◆ **What to do**
Please locate each line in the items below that contains the string "kern" and copy it out. Case counts, so match capital and lowercase letters precisely.

=-=-=

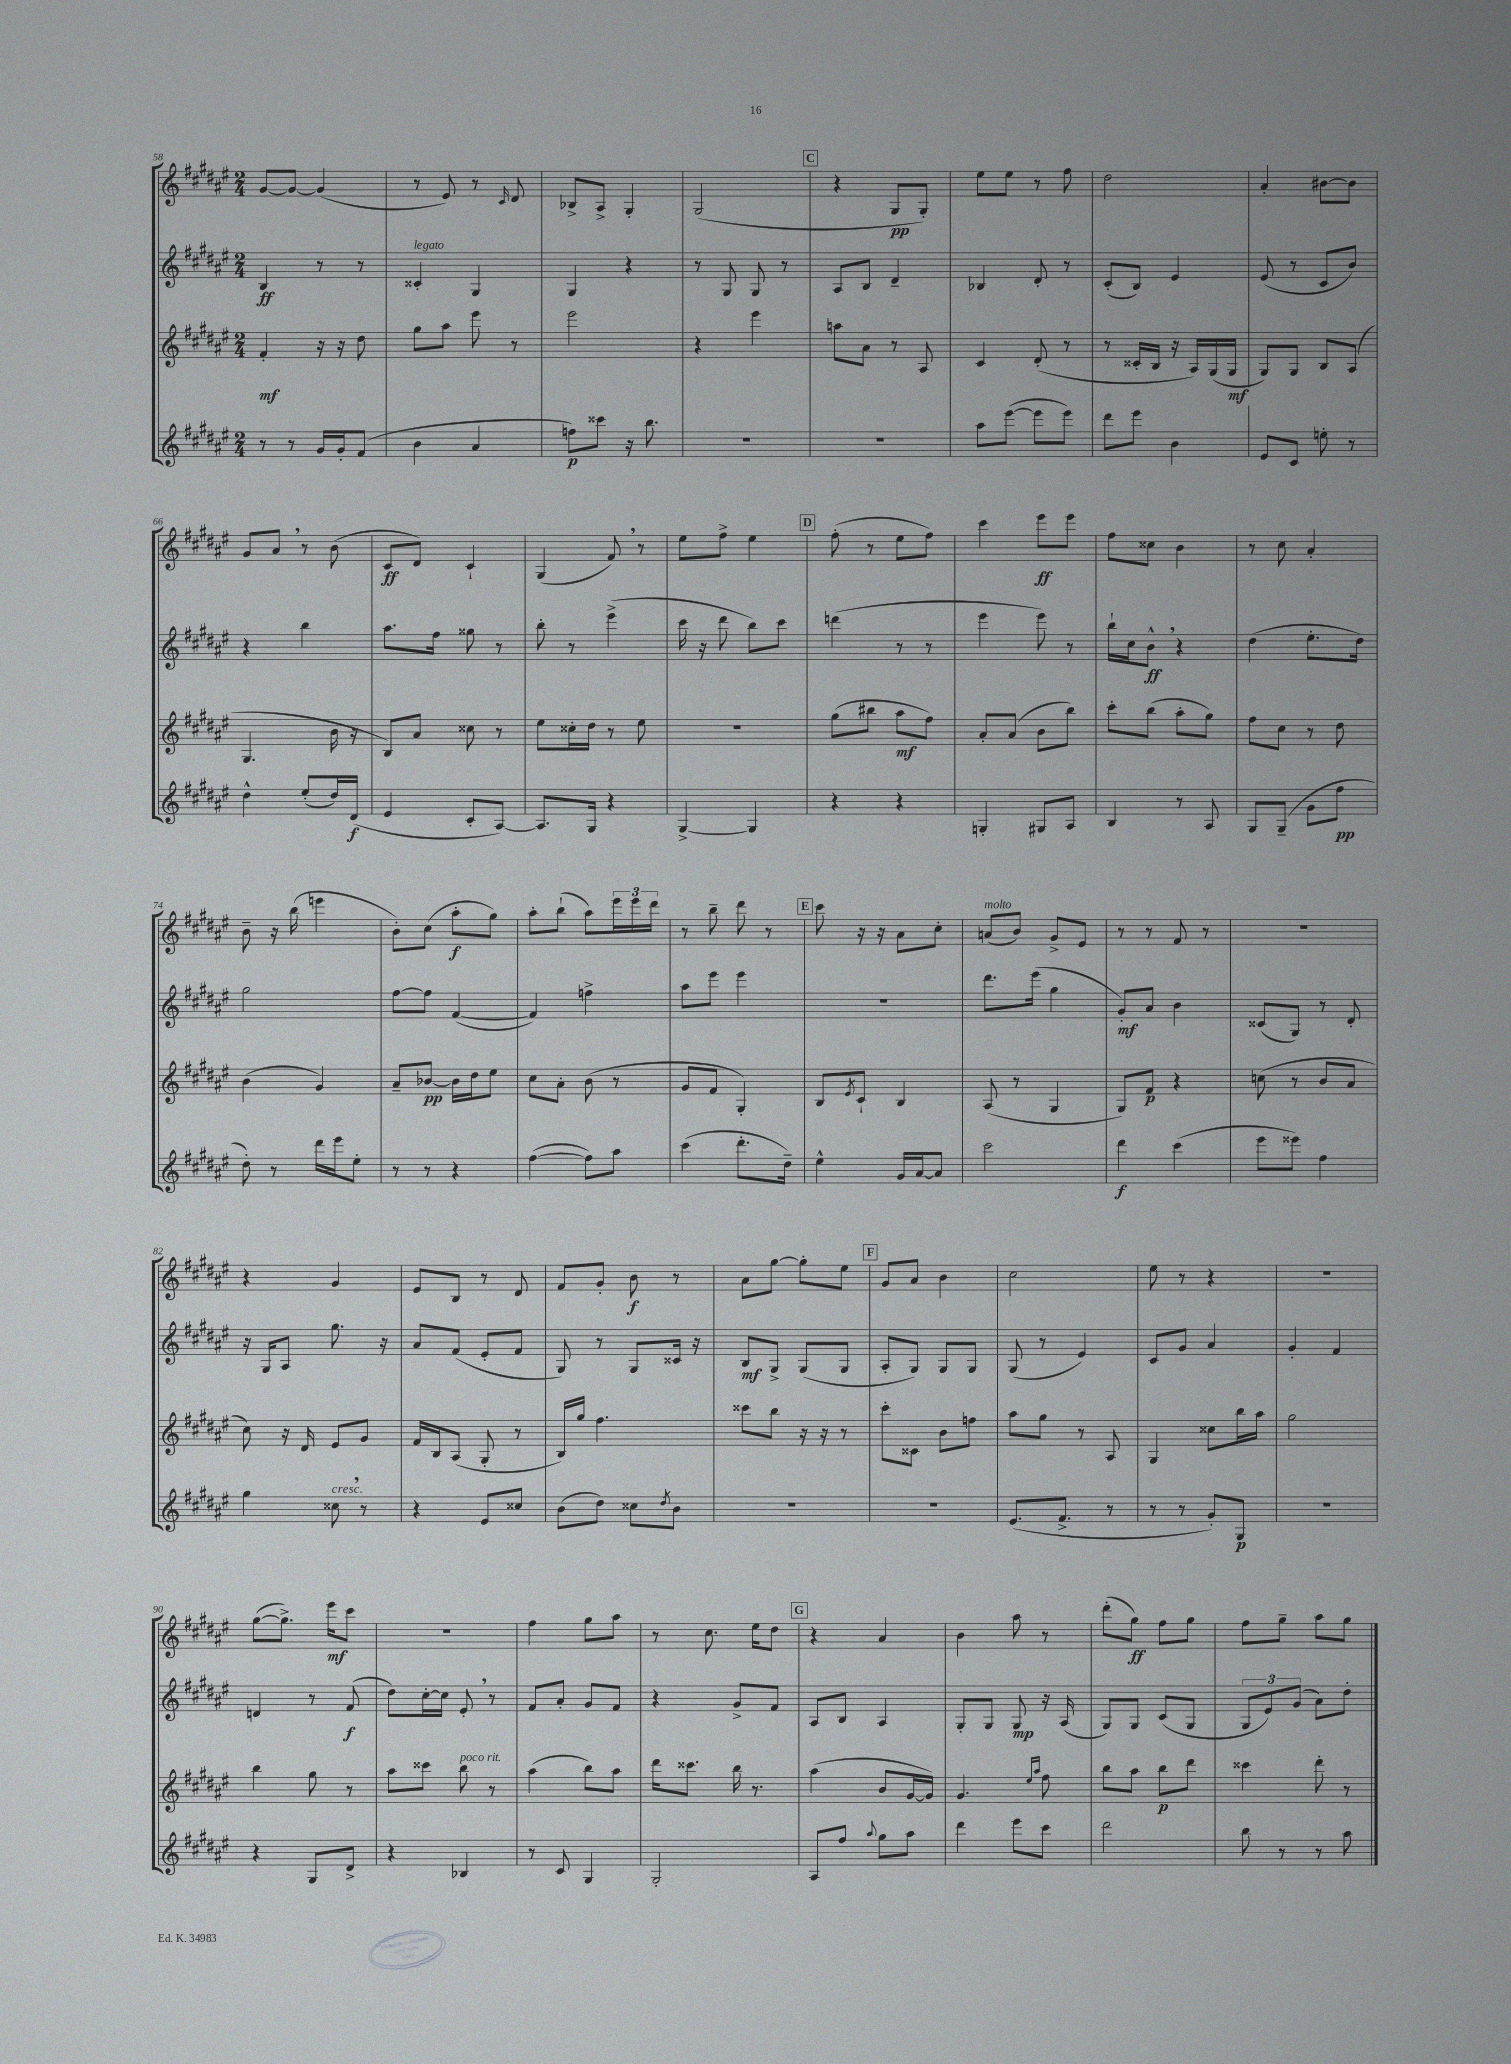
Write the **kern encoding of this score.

**kern	**kern	**kern	**kern
*staff4	*staff3	*staff2	*staff1
*clefG2	*clefG2	*clefG2	*clefG2
*k[f#c#g#d#a#e#]	*k[f#c#g#d#a#e#]	*k[f#c#g#d#a#e#]	*k[f#c#g#d#a#e#]
*M2/4	*M2/4	*M2/4	*M2/4
8r	4f#'	4B	[8g#
8r	.	.	8g#_
16g#	16r	8r	(4g#]
16g#'	16r	.	.
(8f#	8dd#	8r	.
=	=	=	=
4b	8gg#	4c##'	8r
.	8aa#	.	8e#)
4a#	8eee#	4G#	8r
.	.	.	16qqc#
.	8r	.	8d#
=	=	=	=
8ff)	2eee#	4G#	8B-^
8ccc##	.	.	8A#^
16r	.	4r	4G#'
8.bb	.	.	.
=	=	=	=
2r	4r	8r	(2G#
.	.	8G#	.
.	4eee#	8G#	.
.	.	8r	.
=	=	=	=
2r	8aa	8A#	4r
.	8a#	8B	.
.	8r	4d#~	8G#
.	8A#	.	8G#')
=	=	=	=
8aa#	4c#	4B-	8ee#
([8eee#	.	.	8ee#
8eee#]	(8d#'	8d#'	8r
8eee#)	8r	8r	8ff#
=	=	=	=
8ddd#	8r	(8c#'	2dd#
8eee#	16c##'	8B)	.
.	16B	.	.
4b	16r	4e#	.
.	16A#)	.	.
.	(16G#	.	.
.	16G#	.	.
=	=	=	=
8e#	8G#)	(8e#	4a#'
8c#	8G#	8r	.
8ee'	8B	8c#	[8b#
8r	(8A#	8b)	8b#]
=	=	=	=
4dd#^^	4.G#	4r	8g#
.	.	.	8a#
(8ee#'	.	4bb	8r
16dd#)	16b	.	(8b
(16d#	16r	.	.
=	=	=	=
4e#	8B)	8.aa#	8c#
.	8a#	.	8d#)
.	.	16ff#	.
8c#'	8cc##	8gg##	4c#`
[8A#)	8r	8r	.
=	=	=	=
8.A#]	8ee#	8bb'	(4G#
.	16cc##'	8r	.
16G#	16dd#	.	.
4r	8r	(4eee#^	8f#)
.	8ee#	.	8r
=	=	=	=
[4G#^	2r	16ccc#	8ee#
.	.	16r	.
.	.	8ddd#	8ff#^
4G#]	.	8bb)	4ee#
.	.	8ccc#	.
=	=	=	=
4r	(8gg#	(4ddd	(8ff#'
.	8bb#	.	8r
4r	8aa#	8r	8ee#
.	8ff#)	8r	8ff#)
=	=	=	=
4G'	8a#'	4eee#	4ccc#
.	(8a#	.	.
8G#	8b	8eee#)	8eee#
8A#	8bb)	8r	8eee#
=	=	=	=
4B	8ccc#'	16bb`	8ff#
.	.	16cc#	.
.	(8bb	8b^^	8cc##
8r	8aa#'	4r	4b
8A#	8gg#)	.	.
=	=	=	=
8G#	8ff#	(4dd#	8r
(8G#~	8cc#	.	8cc#
8g#	8r	8.ee#'	4a#'
8ff#	8dd#	.	.
.	.	16dd#)	.
=	=	=	=
8dd#')	(4b	2gg#	8b~
8r	.	.	16r
.	.	.	(16bb
16ddd#	4g#)	.	4eee
16eee#	.	.	.
8ee#'	.	.	.
=	=	=	=
8r	8a#~	[8ff#	8b')
8r	[8b-	8ff#]	(8cc#
4r	16b-]	([4f#	8aa#'
.	16dd#	.	.
.	8ee#	.	8gg#)
=	=	=	=
([4ff#	8cc#	4f#])	8aa#'
.	8a#'	.	(8bb`
8ff#])	(8b	4ff^	8aa#)
8aa#	8r	.	24eee#
.	.	.	24eee#
.	.	.	24ddd#
=	=	=	=
(4ccc#	8g#	8aa#	8r
.	8f#	8eee#	8bb~
8.ddd#'	4G#')	4eee#	8ddd#
.	.	.	8r
16dd#~)	.	.	.
=	=	=	=
4ee#^^	8B	2r	8ccc#
.	8qe#	.	.
.	8c#`	.	16r
.	.	.	16r
16g#	4B	.	8a#
[16a#	.	.	.
8a#]	.	.	8cc#'
=	=	=	=
2ccc#	(8A#	8.ddd#	(8a
.	8r	.	8b)
.	.	(16eee#	.
.	4G#	4gg#	8g#^
.	.	.	8e#
=	=	=	=
4ddd#	8G#)	8g#')	8r
.	8f#	8a#	8r
(4ccc#	4r	4b	8f#
.	.	.	8r
=	=	=	=
8eee#	(8cc	(8c##	2r
8eee##)	8r	8G#)	.
4ff#	8b	8r	.
.	8a#	8d#'	.
=	=	=	=
4gg#	8cc#)	16r	4r
.	.	16G#	.
.	16r	8A#	.
.	16d#	.	.
8cc##	8e#	8.gg#	4g#
8r	8g#	.	.
.	.	16r	.
=	=	=	=
4r	16f#	8a#	8e#
.	16B	.	.
.	(8A#	(8f#	8B
8e#	8G#'	8e#'	8r
8cc##	8r	8f#	8d#
=	=	=	=
(8b	16B)	8G#)	8f#
.	16gg#	.	.
8dd#)	4.ff#	8r	8g#'
8cc##	.	8G#	8b
8qdd#	.	.	.
8b	.	16c##	8r
.	.	16r	.
=	=	=	=
2r	8ccc##	8B	8a#
.	8bb	8G#^	[8gg#
.	16r	(8G#	8gg#']
.	16r	.	.
.	8r	8G#	8ee#
=	=	=	=
2r	8ccc#'	8A#'	8g#
.	8c##	8G#)	8a#
.	8b	8G#	4b
.	8ff	8G#	.
=	=	=	=
(8.e#	8aa#	(8G#	2cc#
.	8gg#	8r	.
8.f#^	.	.	.
.	8r	4e#)	.
8r	8A#	.	.
=	=	=	=
8r	4G#	8c#	8ee#
8r	.	8g#	8r
8g#')	8cc##	4a#	4r
8G#	16bb	.	.
.	16aa#	.	.
=	=	=	=
2r	2gg#	4g#'	2r
.	.	4f#	.
=	=	=	=
4r	4bb	4d	([8gg#
.	.	.	8.gg#^])
8G#	8gg#	8r	.
.	.	.	16eee#
8d#^	8r	(8f#	8ccc#
=	=	=	=
4r	8aa#	8dd#)	2r
.	8ccc##	[16cc#'	.
.	.	16cc#]	.
4B-	8bb	8e#'	.
.	8r	8r	.
=	=	=	=
8r	(4aa#	8f#	4ff#
8c#	.	8a#'	.
4G#	8bb)	8g#	8gg#
.	8aa#	8f#	8aa#
=	=	=	=
2G#'	16ddd#	4r	8r
.	8.ccc##	.	.
.	.	.	8.cc#
.	16bb	8g#^	.
.	8.r	.	16ee#
.	.	8f#	8dd#
=	=	=	=
8A#	(4aa#	8A#	4r
8ff#	.	8B	.
8qqaa#	.	.	.
8gg#	8b	4A#	4a#
8aa#	[16g#	.	.
.	16g#])	.	.
=	=	=	=
4ddd#	4.g#	8G#'	4b
.	.	8G#	.
8eee#	.	8G#	8aa#
.	16qqee#	.	.
.	16qqaa#	.	.
8ccc#	8ff#	16r	8r
.	.	(16A#	.
=	=	=	=
2ddd#	8bb	8G#)	(8ddd#'
.	8aa#	8G#	8gg#)
.	8bb	(8c#	8ff#
.	8ddd#	8G#	8gg#
=	=	=	=
8bb	4ccc##	12G#	8ff#
.	.	12e#)	.
8r	.	.	8gg#~
.	.	(12g#	.
8r	8ddd#'	8a#)	8aa#
8aa#	8r	8dd#'	8gg#
==	==	==	==
*-	*-	*-	*-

=-=-=

◆ **The response**
Write the **kern encoding of this score.
**kern	**kern	**kern	**kern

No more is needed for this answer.